Setting aside any pictures, reproduce the data exactly.

Start of Block

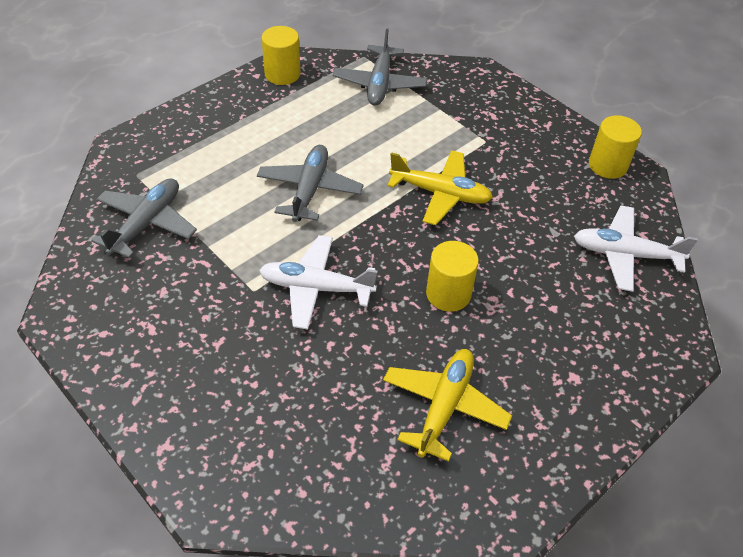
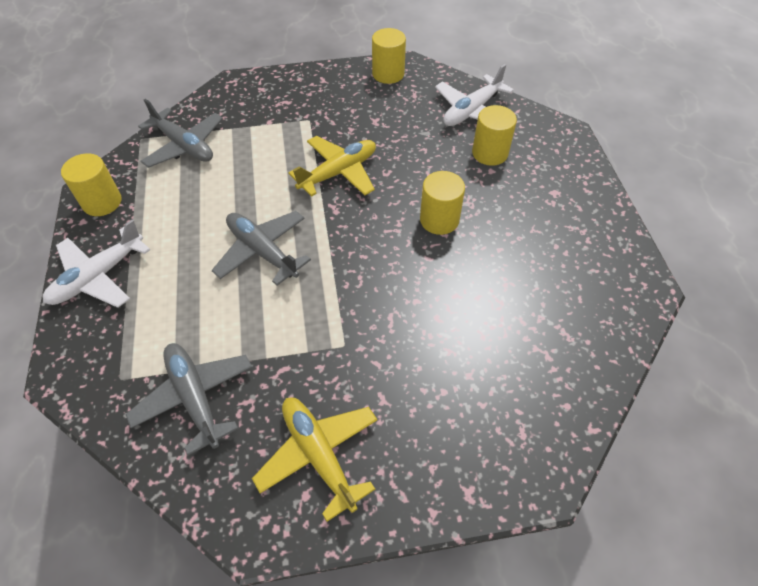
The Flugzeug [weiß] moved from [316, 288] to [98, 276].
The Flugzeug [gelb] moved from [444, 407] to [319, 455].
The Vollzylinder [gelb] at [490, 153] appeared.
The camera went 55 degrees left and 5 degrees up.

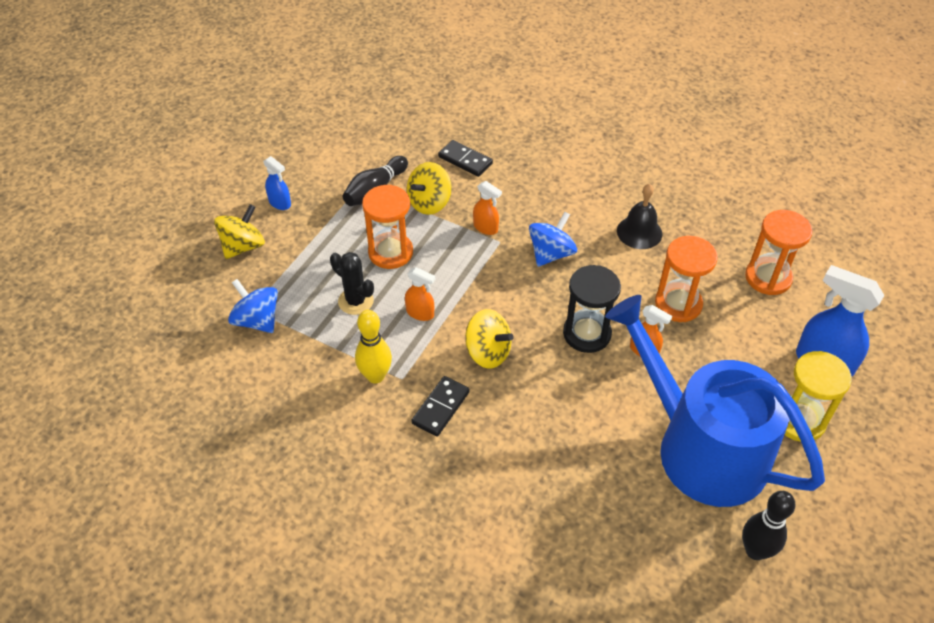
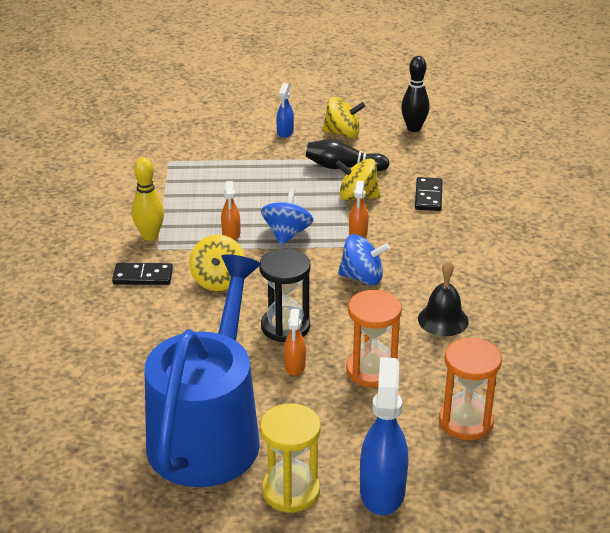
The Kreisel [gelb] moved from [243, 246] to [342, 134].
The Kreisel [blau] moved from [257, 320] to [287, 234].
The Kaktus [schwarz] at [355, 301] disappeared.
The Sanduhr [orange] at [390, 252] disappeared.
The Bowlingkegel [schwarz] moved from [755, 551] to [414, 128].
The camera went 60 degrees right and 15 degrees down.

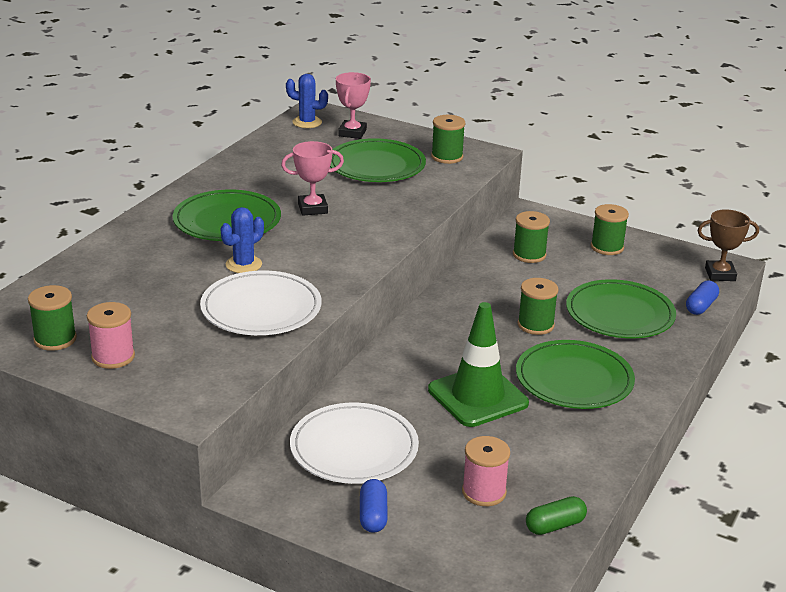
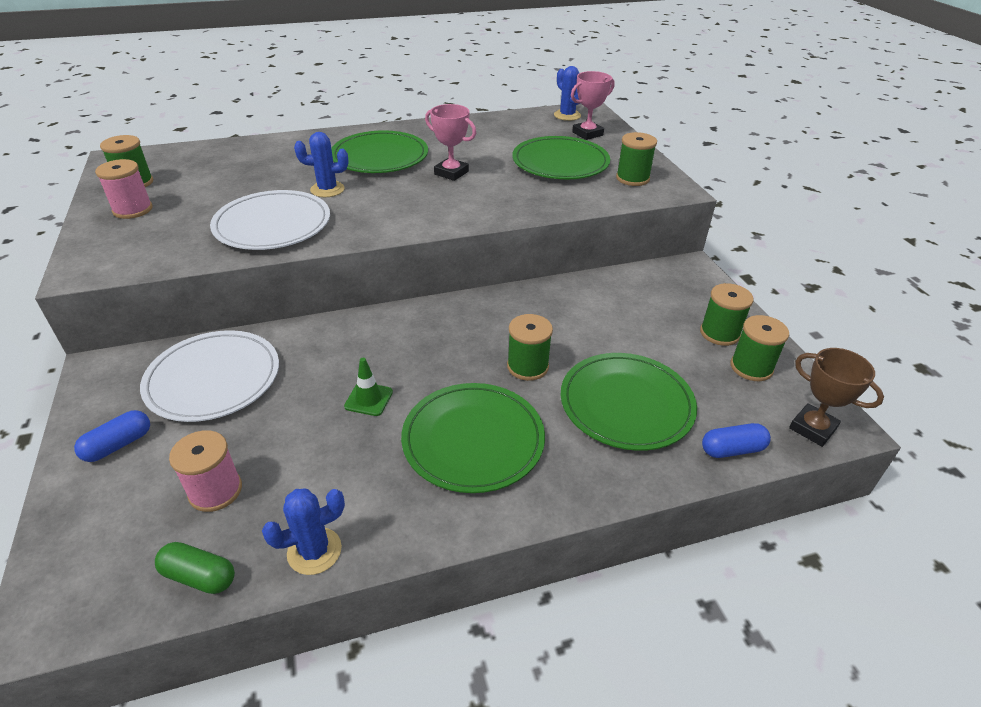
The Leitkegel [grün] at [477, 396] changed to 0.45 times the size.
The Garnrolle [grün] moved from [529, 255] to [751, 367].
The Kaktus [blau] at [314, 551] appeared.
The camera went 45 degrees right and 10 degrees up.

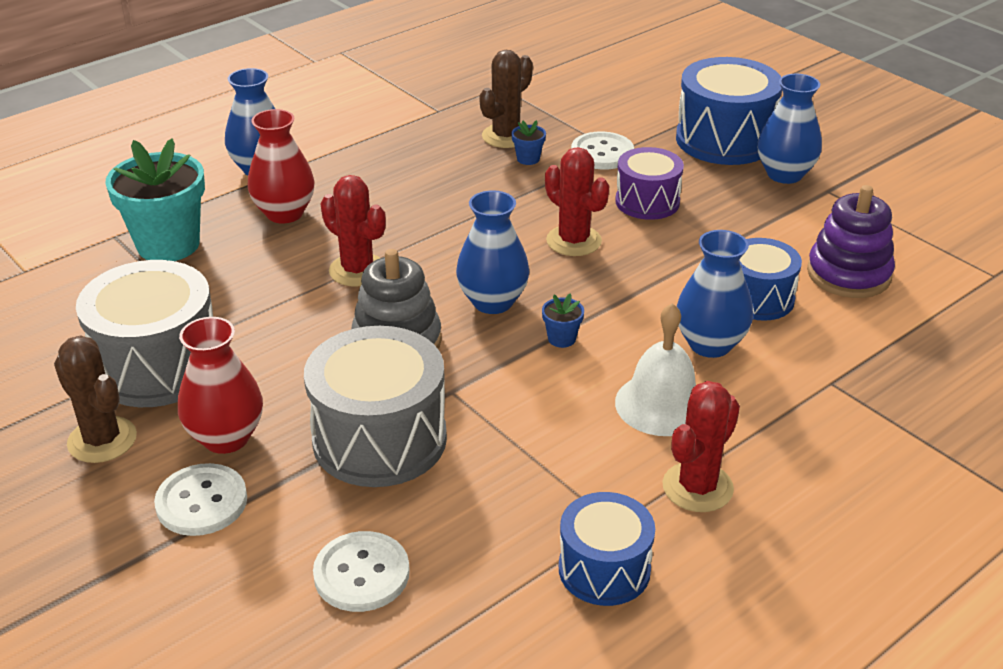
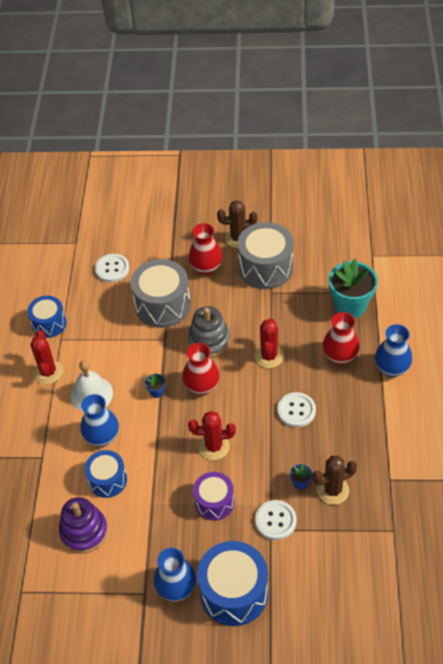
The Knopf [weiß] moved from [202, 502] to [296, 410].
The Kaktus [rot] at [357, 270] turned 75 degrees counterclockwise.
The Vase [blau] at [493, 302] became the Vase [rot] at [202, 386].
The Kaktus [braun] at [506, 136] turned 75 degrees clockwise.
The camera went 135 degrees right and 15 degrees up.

End of Block

▸ **Answer to this task**:
The Flugzeug [weiß] moved from [316, 288] to [98, 276].
The Flugzeug [gelb] moved from [444, 407] to [319, 455].
The Vollzylinder [gelb] at [490, 153] appeared.
The camera went 55 degrees left and 5 degrees up.

The Kreisel [gelb] moved from [243, 246] to [342, 134].
The Kreisel [blau] moved from [257, 320] to [287, 234].
The Kaktus [schwarz] at [355, 301] disappeared.
The Sanduhr [orange] at [390, 252] disappeared.
The Bowlingkegel [schwarz] moved from [755, 551] to [414, 128].
The camera went 60 degrees right and 15 degrees down.

The Leitkegel [grün] at [477, 396] changed to 0.45 times the size.
The Garnrolle [grün] moved from [529, 255] to [751, 367].
The Kaktus [blau] at [314, 551] appeared.
The camera went 45 degrees right and 10 degrees up.

The Knopf [weiß] moved from [202, 502] to [296, 410].
The Kaktus [rot] at [357, 270] turned 75 degrees counterclockwise.
The Vase [blau] at [493, 302] became the Vase [rot] at [202, 386].
The Kaktus [braun] at [506, 136] turned 75 degrees clockwise.
The camera went 135 degrees right and 15 degrees up.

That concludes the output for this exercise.